*Your goal:*
Go to the line containing "orange bucket: 8 -> 7" below; retype it and all following lines exactly, and leave out the pictures.

• • • •

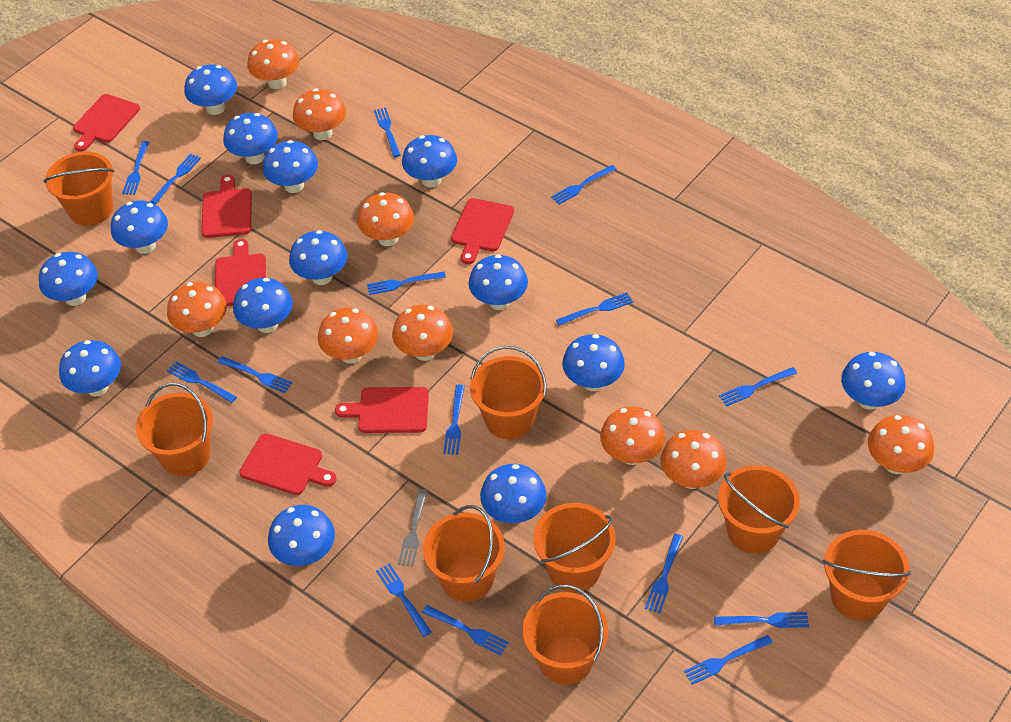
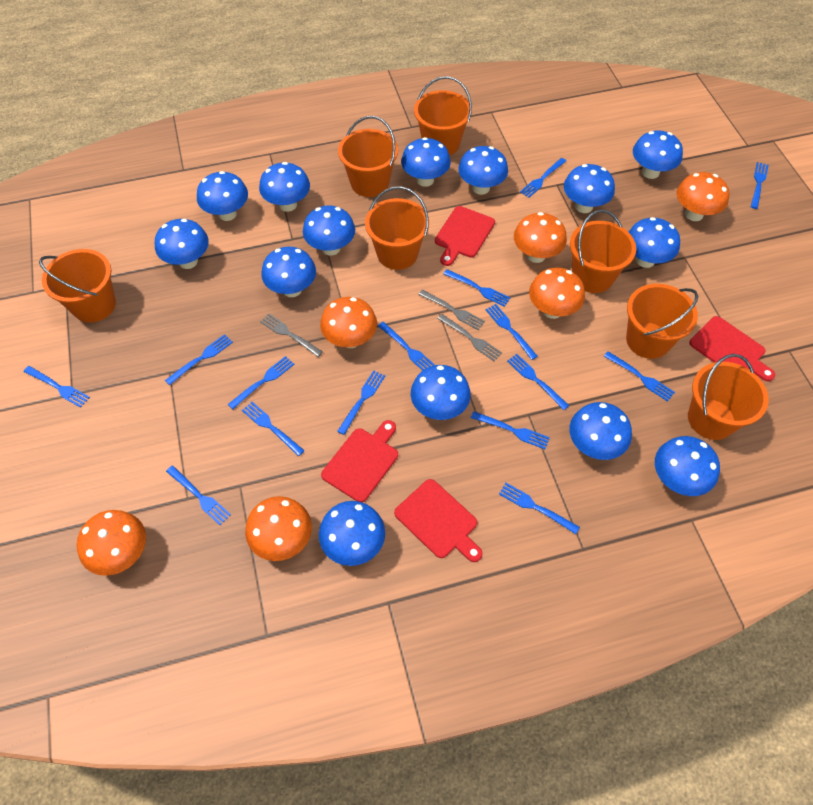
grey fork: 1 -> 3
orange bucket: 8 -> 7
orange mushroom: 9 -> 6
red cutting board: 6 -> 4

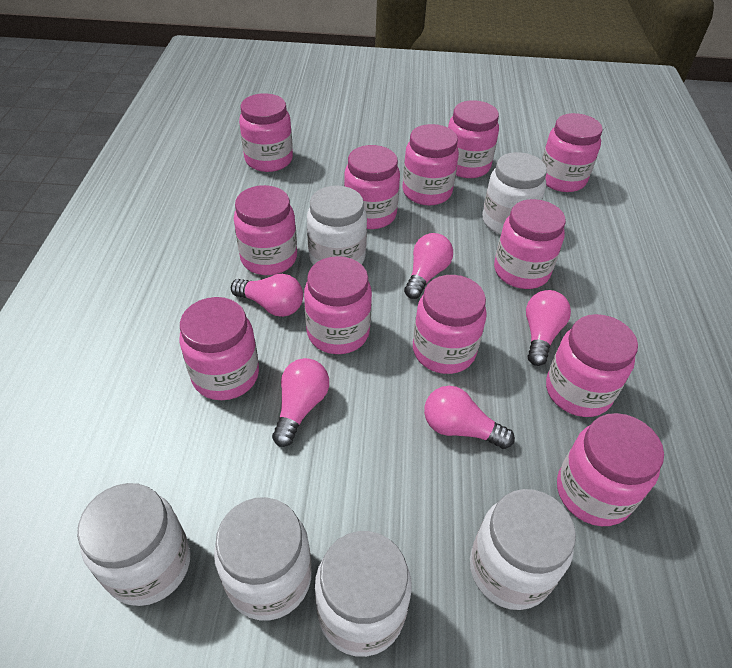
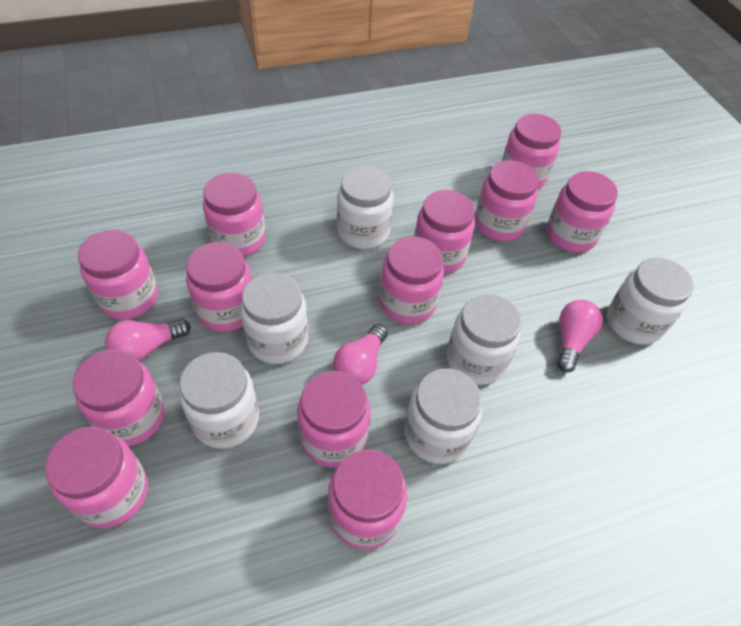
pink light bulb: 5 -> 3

• • • •

*Response area:*
orange bucket: 8 -> 7
orange mushroom: 9 -> 6
red cutting board: 6 -> 4

pink light bulb: 5 -> 3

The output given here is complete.